GOAL OF THE EXERCISE:
Return the complete listing exactly as it reads, with each picture removed.

AVAILABLE DATA:
* * *

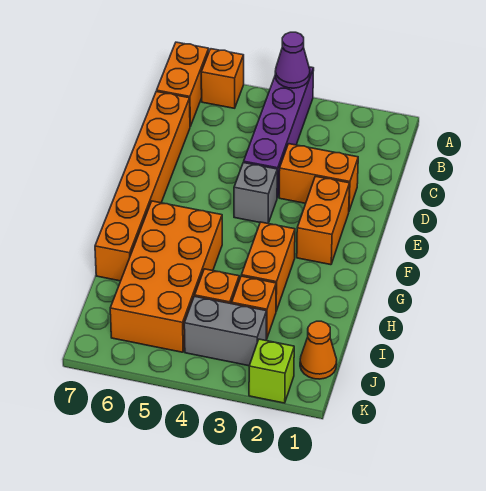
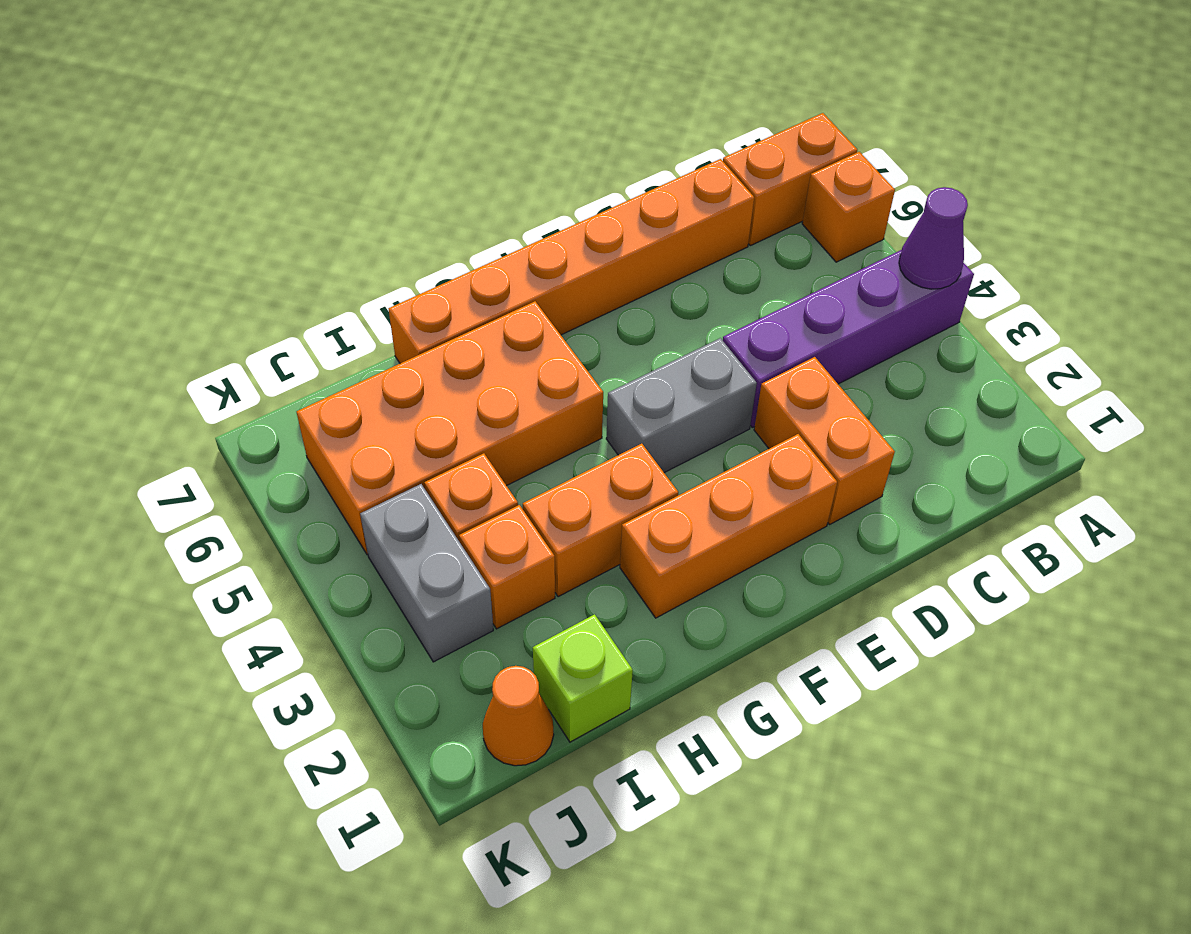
orange brick E2:F2 level 1 -> orange brick E2:G2 level 1
grey brick E4 level 1 -> grey brick E4:F4 level 1
lime brick K2 level 1 -> lime brick I1 level 1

* * *

RESPONSE FOR THIS EXERCISE:
orange brick E2:F2 level 1 -> orange brick E2:G2 level 1
grey brick E4 level 1 -> grey brick E4:F4 level 1
lime brick K2 level 1 -> lime brick I1 level 1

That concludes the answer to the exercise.